**What the task asks:**
Your job is to transcribe all the records that follow, excluding any pictures.

**Data supplied:**
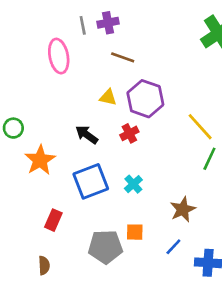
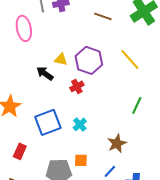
brown line: (123, 57) -> (103, 16), moved
yellow line: (200, 127) -> (130, 59), moved
black arrow: (87, 135) -> (45, 73), moved

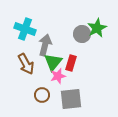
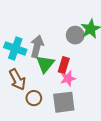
cyan cross: (25, 29) -> (15, 49), moved
brown arrow: (26, 64) -> (17, 79), moved
pink star: (58, 76) -> (68, 78), moved

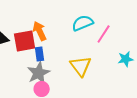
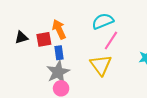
pink line: (104, 34) -> (111, 41), moved
red square: (25, 41) -> (44, 39), size x0.7

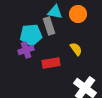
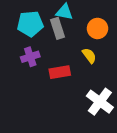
orange circle: (78, 14) -> (98, 28), moved
cyan pentagon: (31, 35) -> (30, 24), moved

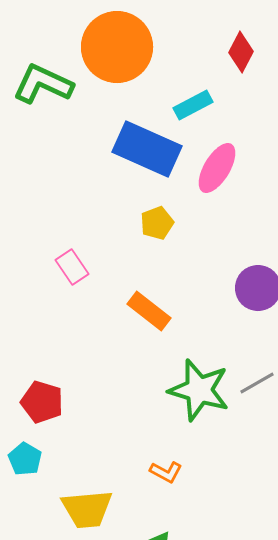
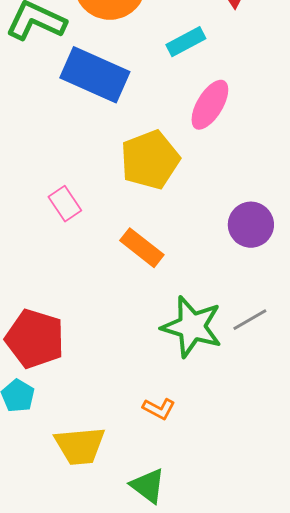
blue rectangle: (147, 149) -> (95, 75), moved
yellow pentagon: (157, 223) -> (150, 160), size x1.8
red pentagon: (42, 402) -> (35, 339), size x1.4

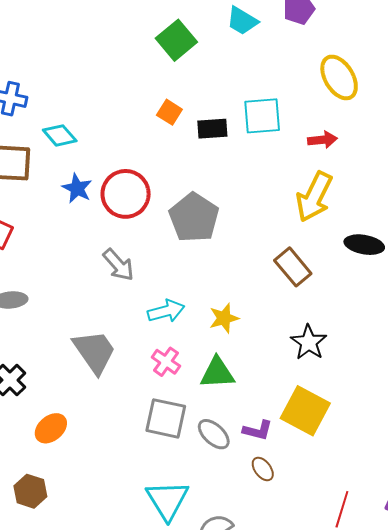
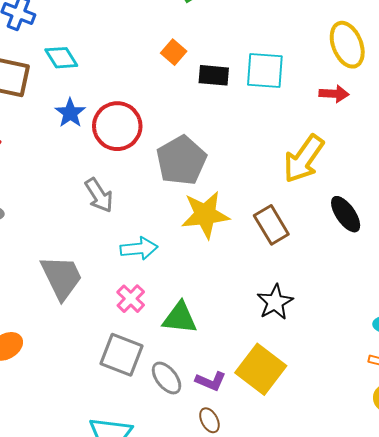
red arrow: (323, 140) -> (334, 94), moved
black ellipse: (364, 245) -> (346, 214), turned 36
yellow star: (224, 318) -> (205, 215), moved, size x1.6

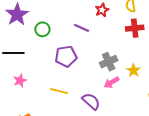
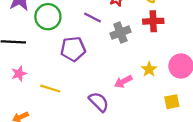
green circle: (42, 29) -> (48, 17), size x1.5
gray cross: (109, 62) -> (120, 33), moved
yellow line: (59, 91) -> (50, 89), moved

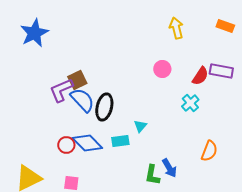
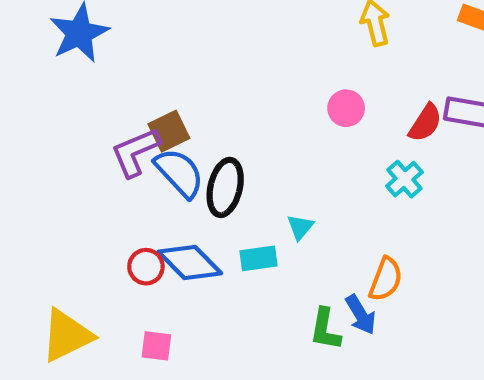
orange semicircle: (209, 151) -> (386, 279), moved

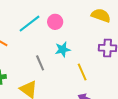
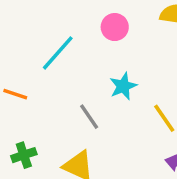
pink circle: (55, 22) -> (115, 27), moved

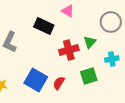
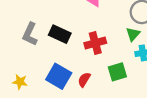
black rectangle: (44, 26) -> (60, 34), moved
green triangle: (90, 42) -> (133, 34), moved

**Exercise solution:**
brown line: (123, 57) -> (103, 16), moved
yellow line: (200, 127) -> (130, 59), moved
black arrow: (87, 135) -> (45, 73), moved

cyan cross: (25, 29) -> (15, 49), moved
brown arrow: (26, 64) -> (17, 79), moved
pink star: (58, 76) -> (68, 78), moved

pink line: (104, 34) -> (111, 41), moved
red square: (25, 41) -> (44, 39), size x0.7

orange circle: (78, 14) -> (98, 28), moved
cyan pentagon: (31, 35) -> (30, 24), moved

blue rectangle: (147, 149) -> (95, 75), moved
yellow pentagon: (157, 223) -> (150, 160), size x1.8
red pentagon: (42, 402) -> (35, 339), size x1.4

red arrow: (323, 140) -> (334, 94), moved
black ellipse: (364, 245) -> (346, 214), turned 36
yellow star: (224, 318) -> (205, 215), moved, size x1.6

green circle: (42, 29) -> (48, 17), size x1.5
gray cross: (109, 62) -> (120, 33), moved
yellow line: (59, 91) -> (50, 89), moved

orange semicircle: (209, 151) -> (386, 279), moved

pink circle: (55, 22) -> (115, 27), moved

black rectangle: (44, 26) -> (60, 34), moved
green triangle: (90, 42) -> (133, 34), moved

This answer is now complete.